Task statement -
Starting with the line that holds "IR1: KY-022 -> TSOP4838", repeat each line through the last one below, exactly. Pictures stay out.

Data for processing -
******
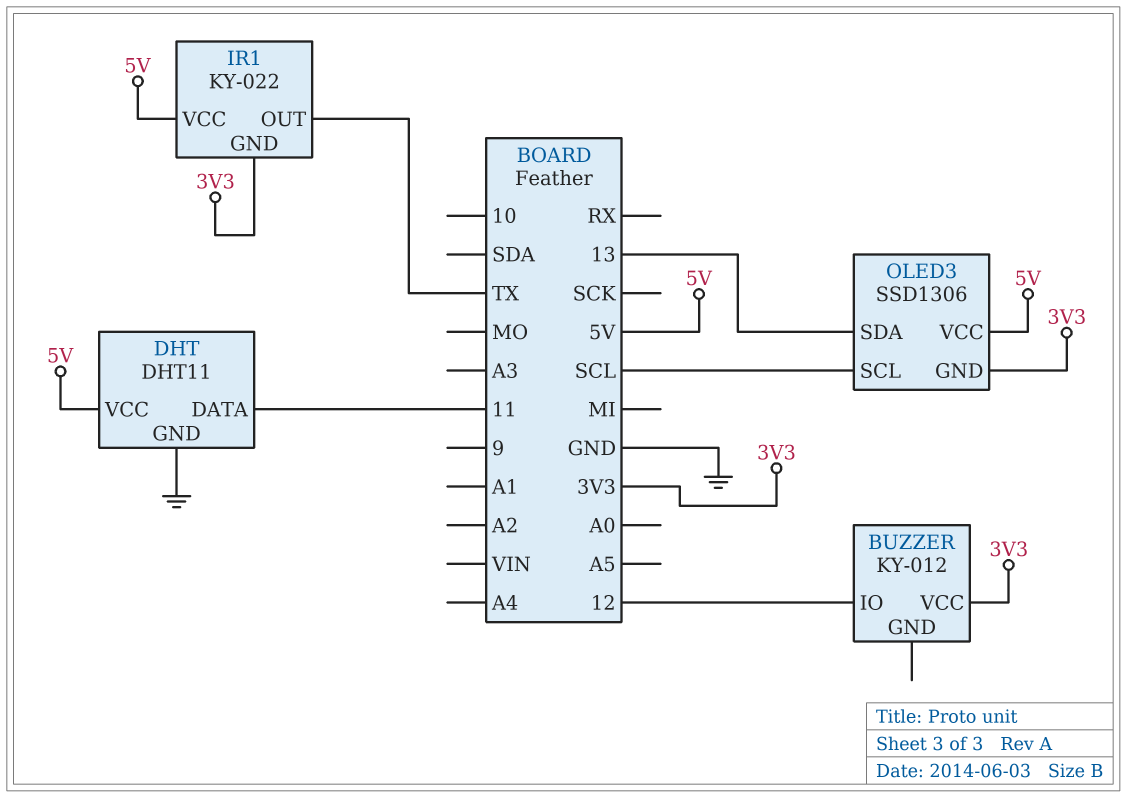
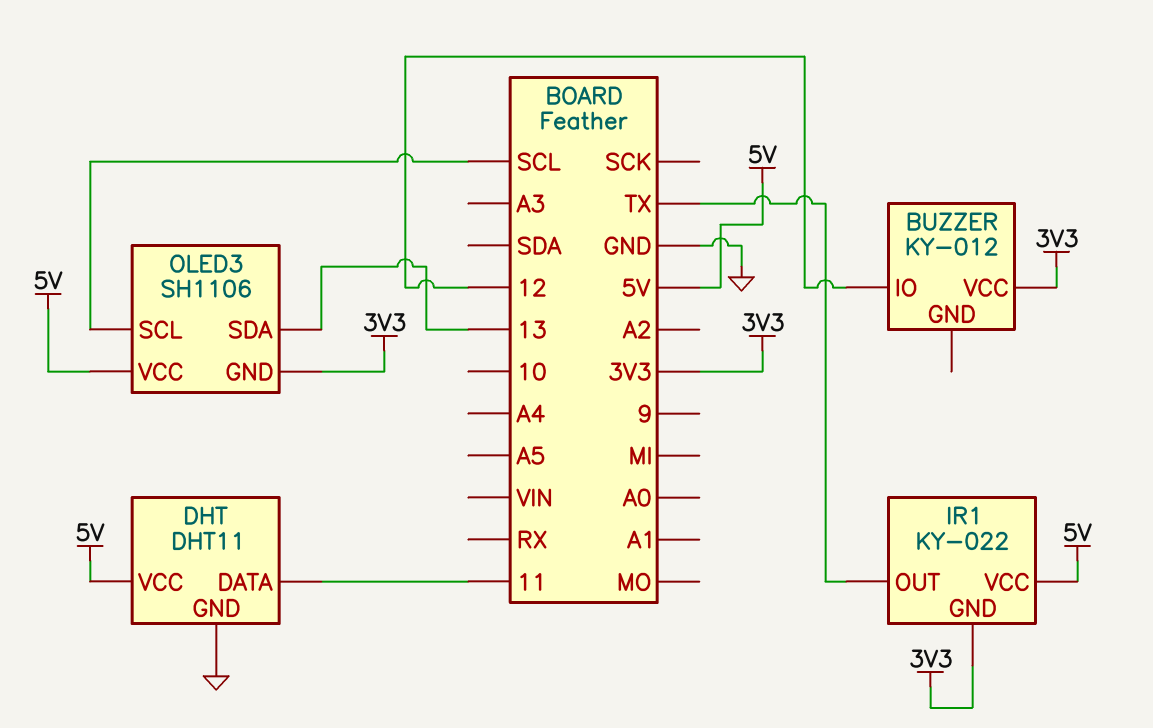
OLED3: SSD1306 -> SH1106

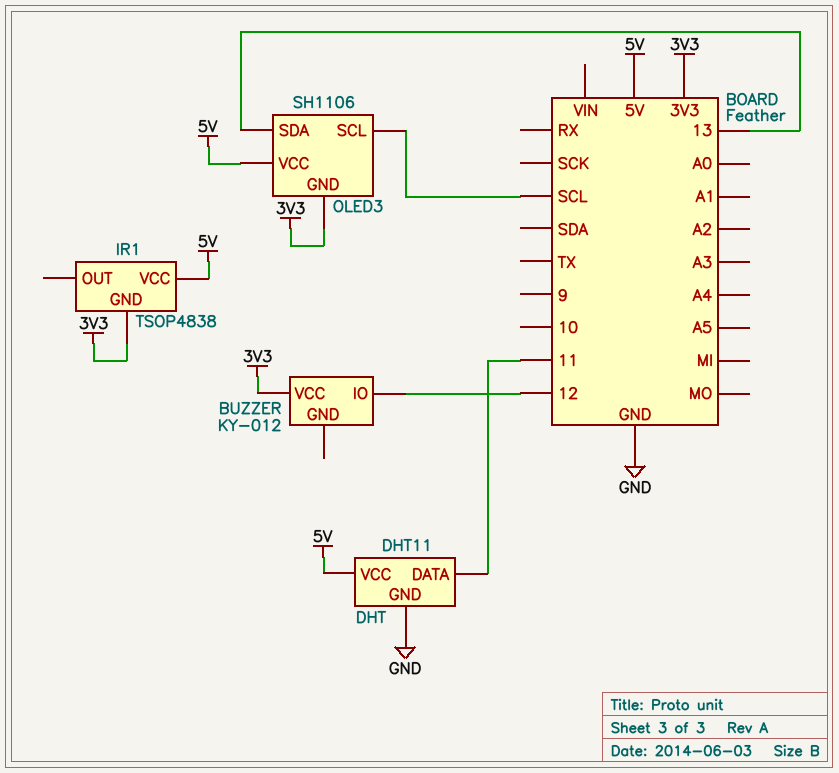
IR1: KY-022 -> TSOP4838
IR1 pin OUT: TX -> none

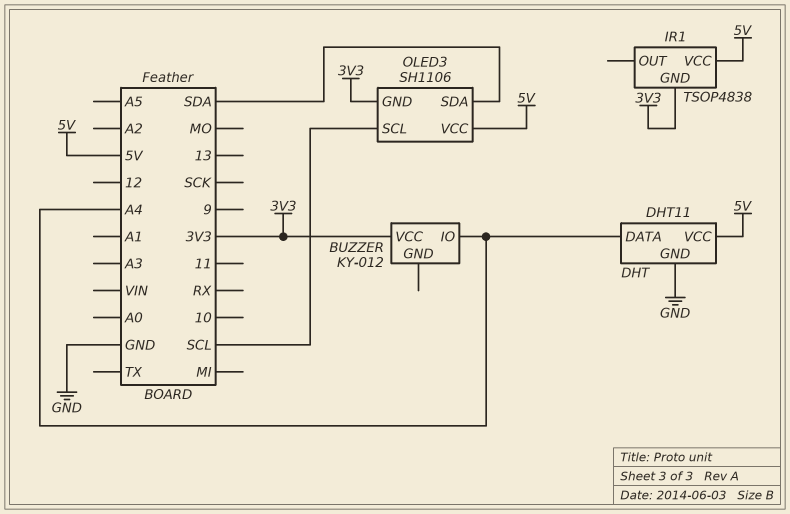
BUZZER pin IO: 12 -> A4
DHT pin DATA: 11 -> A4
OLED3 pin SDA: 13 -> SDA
******
Solution to this exercise -
IR1: KY-022 -> TSOP4838
IR1 pin OUT: TX -> none

BUZZER pin IO: 12 -> A4
DHT pin DATA: 11 -> A4
OLED3 pin SDA: 13 -> SDA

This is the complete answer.